*** Provided material ***

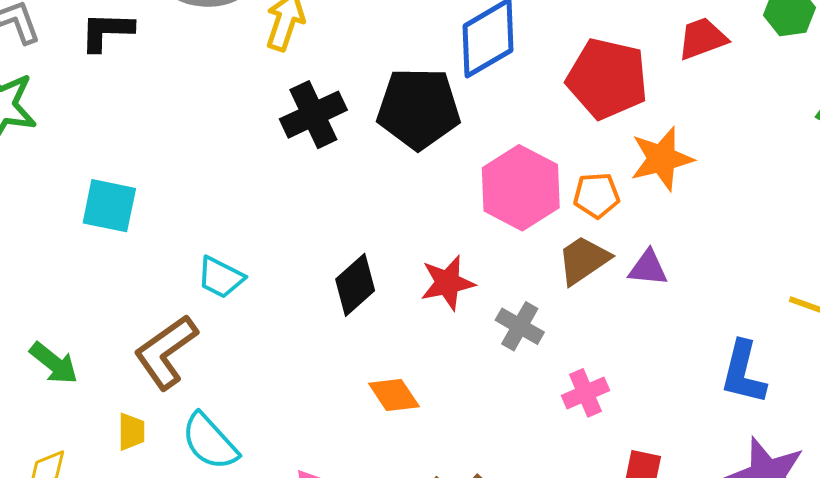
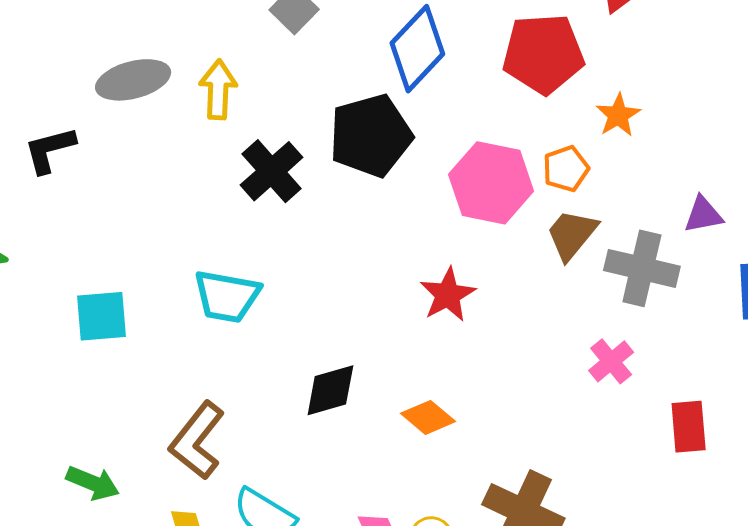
orange star: (662, 159) -> (618, 115), size x0.7
purple triangle: (648, 268) -> (703, 215), moved
cyan trapezoid: (221, 277) -> (227, 296), moved, size x1.4
black diamond: (355, 285) -> (330, 390), moved, turned 42
gray cross: (520, 326) -> (642, 268), moved, size x1.5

*** End of Provided material ***

Aim of the exercise: Output exactly the line containing "cyan trapezoid: (221, 277)" together with every line after it, ending at the final line of the entries.

Response below:
cyan trapezoid: (221, 277) -> (227, 296), moved, size x1.4
black diamond: (355, 285) -> (330, 390), moved, turned 42
gray cross: (520, 326) -> (642, 268), moved, size x1.5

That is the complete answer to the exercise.